• [TASK TO COMPLETE]
For every line that contains the string "green", pull that line out of the material below.

• [DATASET EXTRACT]
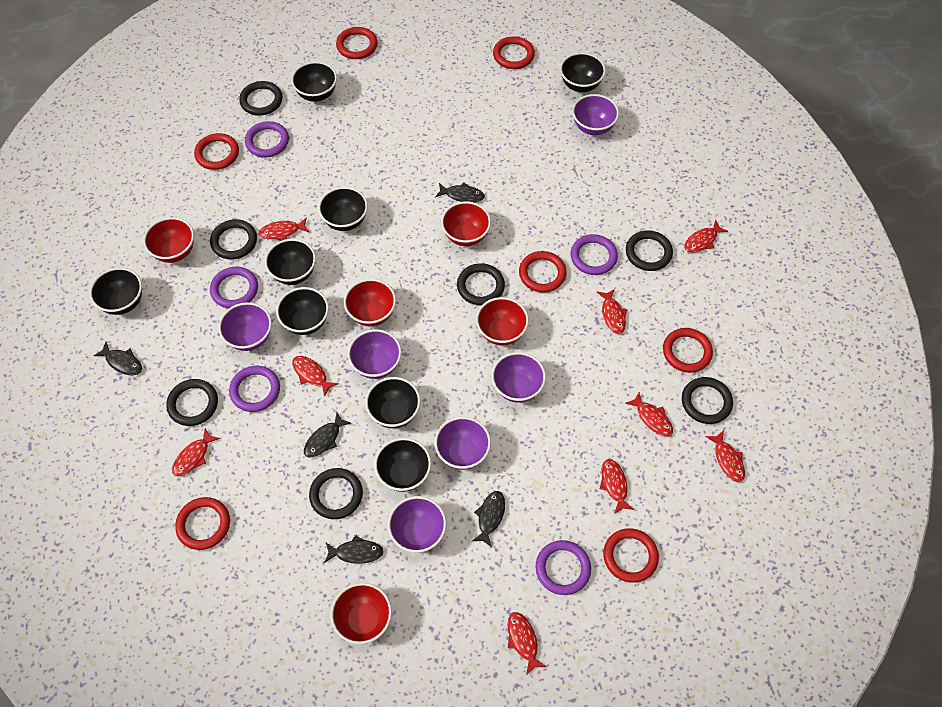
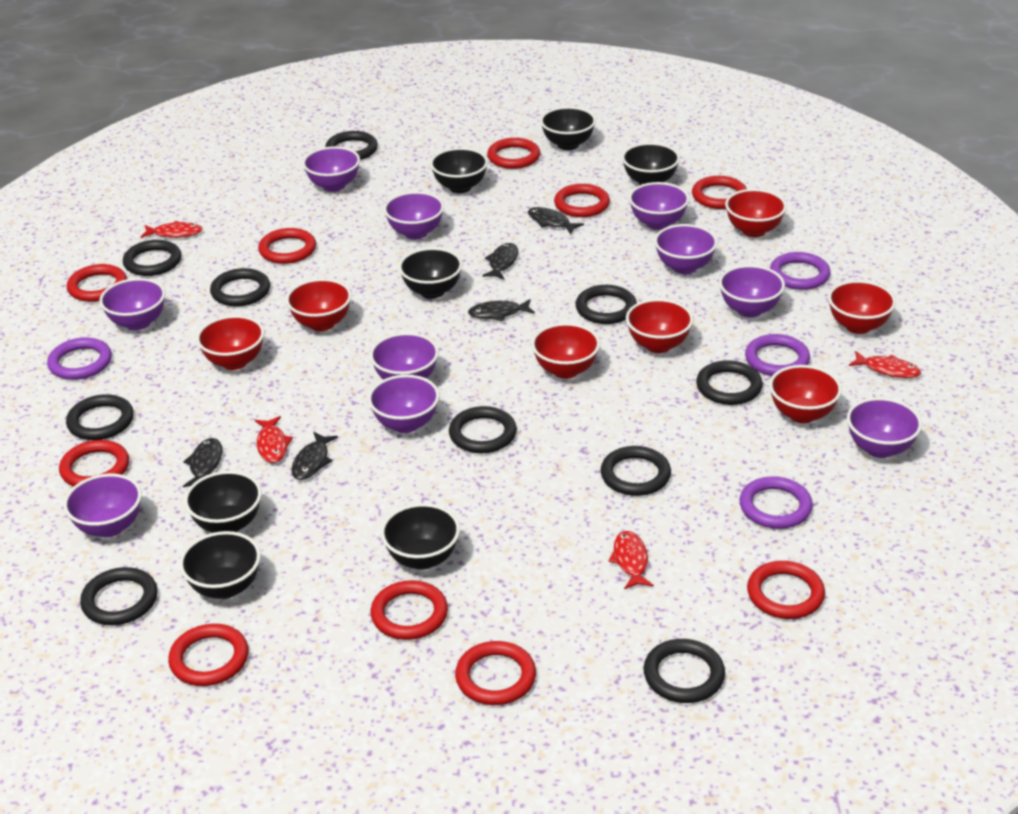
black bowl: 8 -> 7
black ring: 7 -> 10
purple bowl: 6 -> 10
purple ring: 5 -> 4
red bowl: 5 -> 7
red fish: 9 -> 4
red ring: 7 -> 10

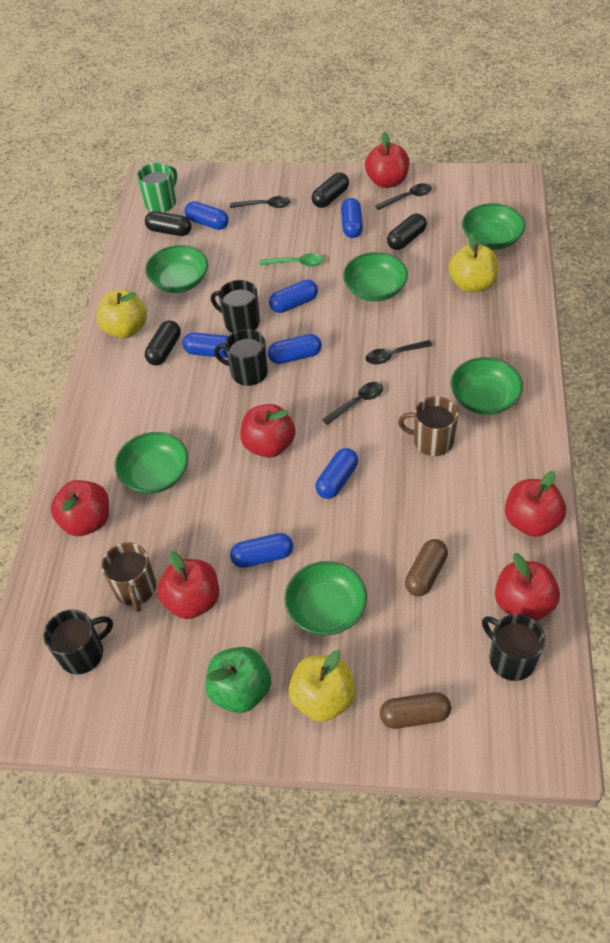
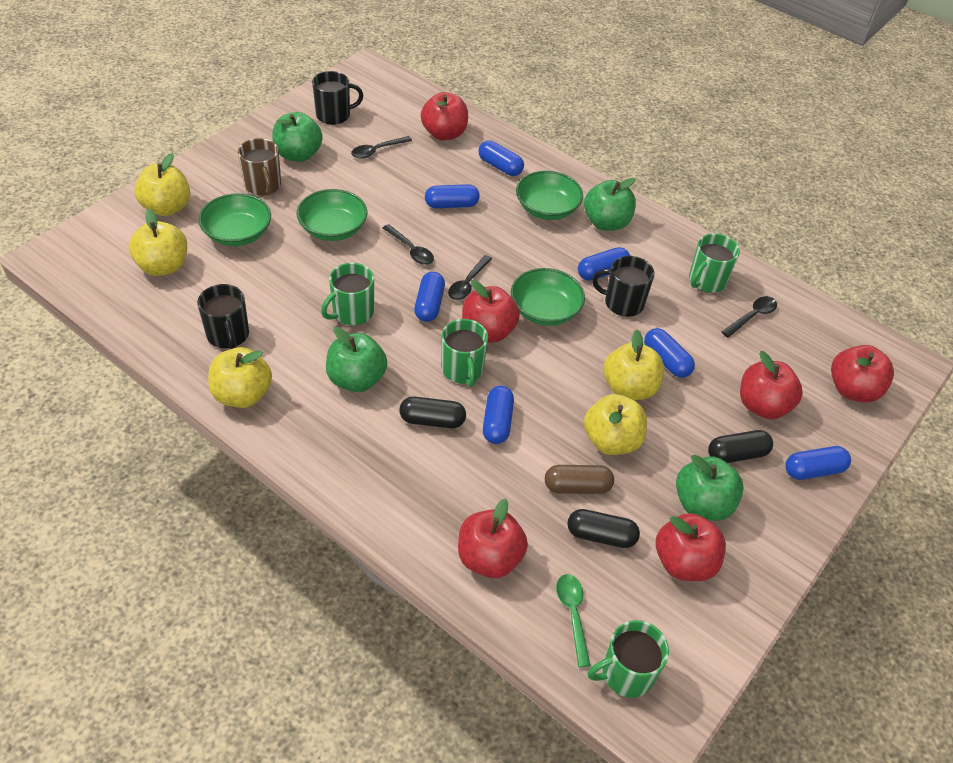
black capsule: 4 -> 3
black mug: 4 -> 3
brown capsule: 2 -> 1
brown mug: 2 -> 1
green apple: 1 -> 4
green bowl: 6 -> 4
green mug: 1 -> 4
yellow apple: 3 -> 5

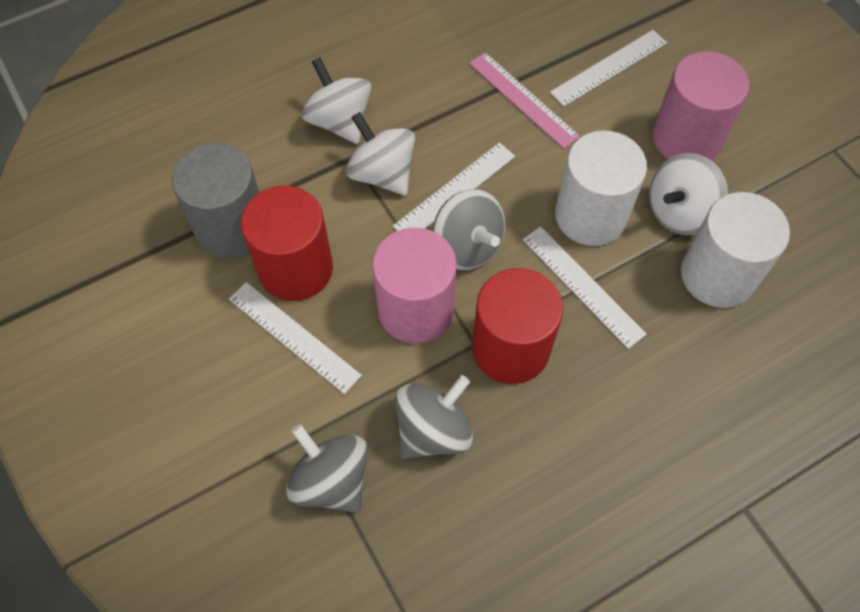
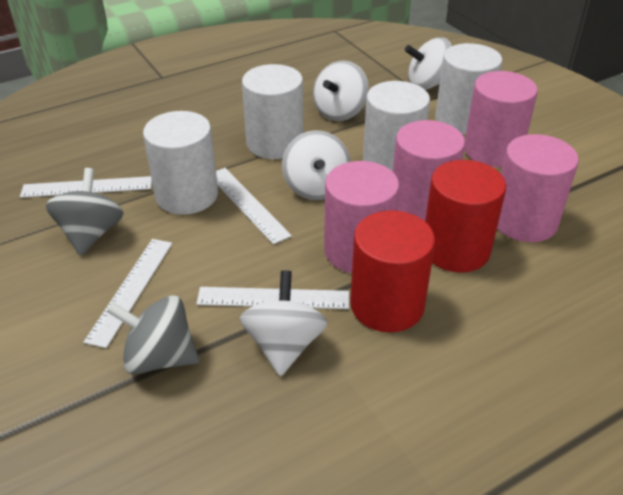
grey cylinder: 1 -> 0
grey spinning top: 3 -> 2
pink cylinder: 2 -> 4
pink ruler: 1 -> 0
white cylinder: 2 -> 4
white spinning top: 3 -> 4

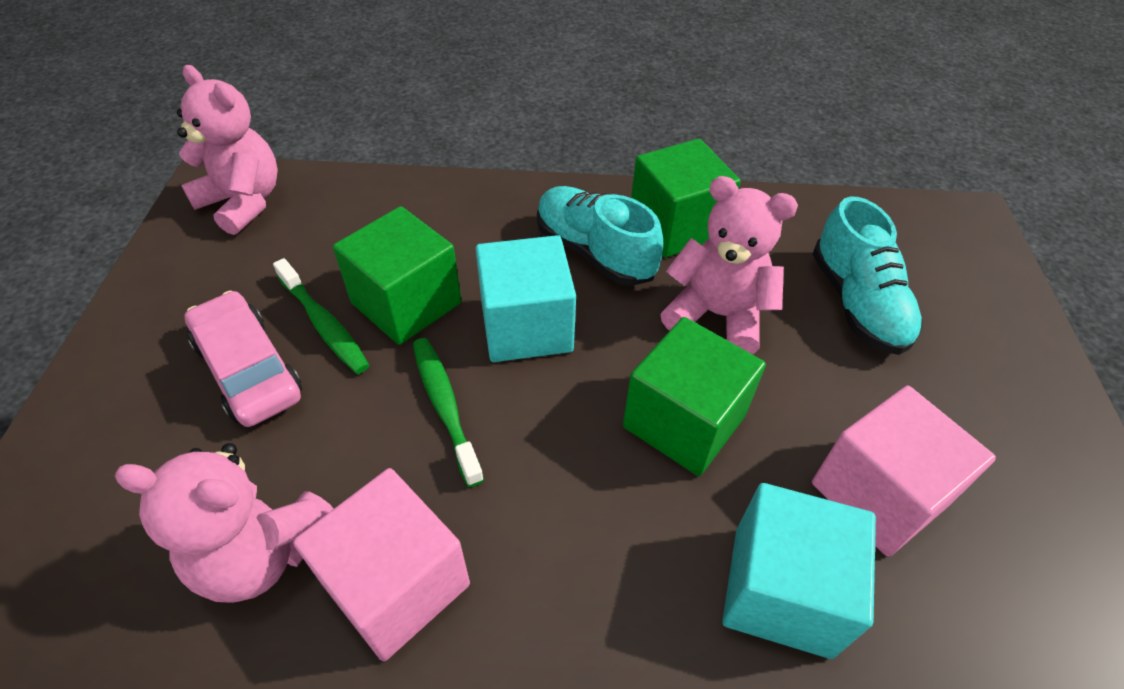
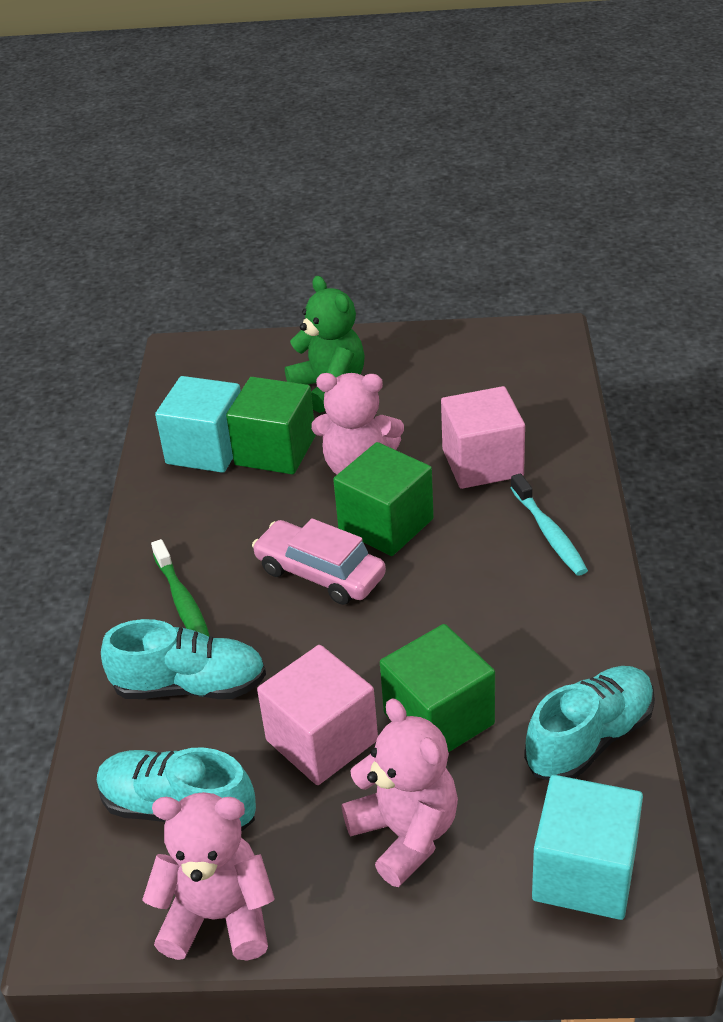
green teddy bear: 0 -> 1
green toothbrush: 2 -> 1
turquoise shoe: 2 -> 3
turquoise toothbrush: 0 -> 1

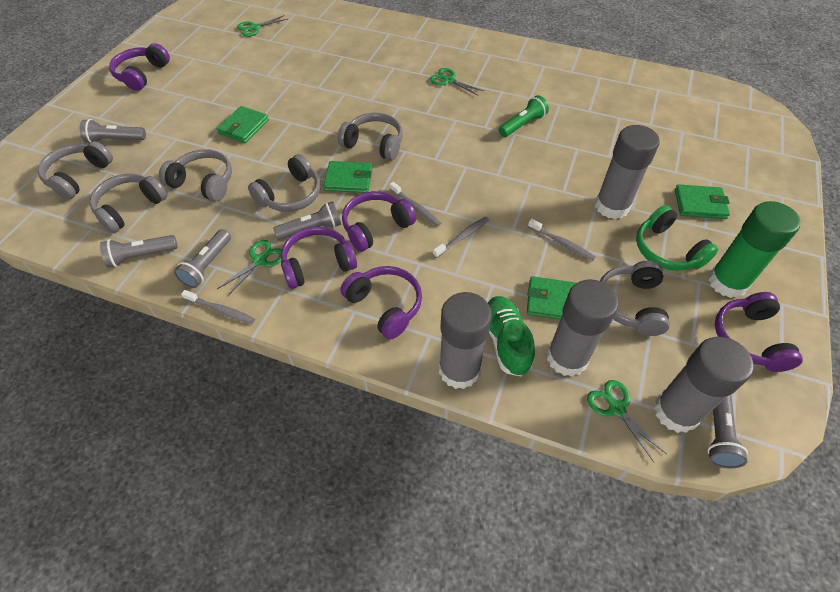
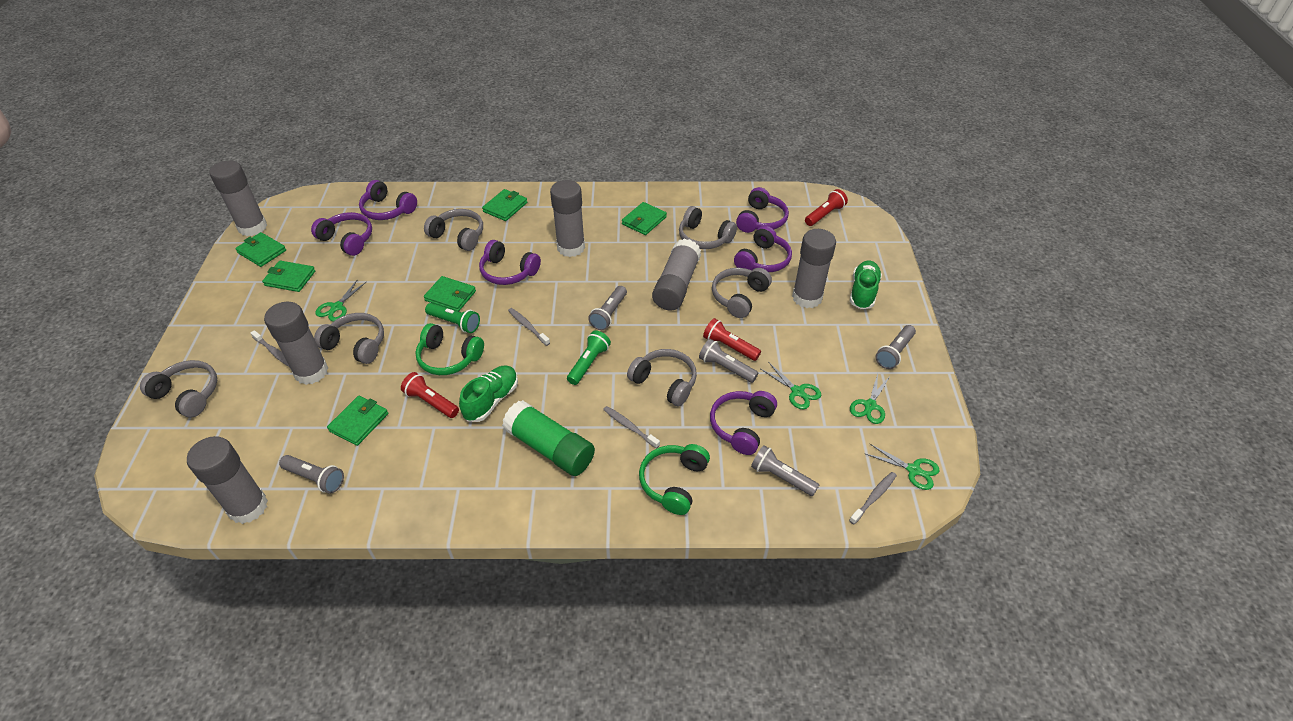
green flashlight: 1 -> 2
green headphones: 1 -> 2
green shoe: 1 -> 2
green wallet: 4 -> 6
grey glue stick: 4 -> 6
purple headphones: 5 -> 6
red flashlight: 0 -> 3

• [RESULT OF THE TASK]
green apple: 1 -> 4
green bowl: 6 -> 4
green mug: 1 -> 4
green teddy bear: 0 -> 1
green toothbrush: 2 -> 1
green flashlight: 1 -> 2
green headphones: 1 -> 2
green shoe: 1 -> 2
green wallet: 4 -> 6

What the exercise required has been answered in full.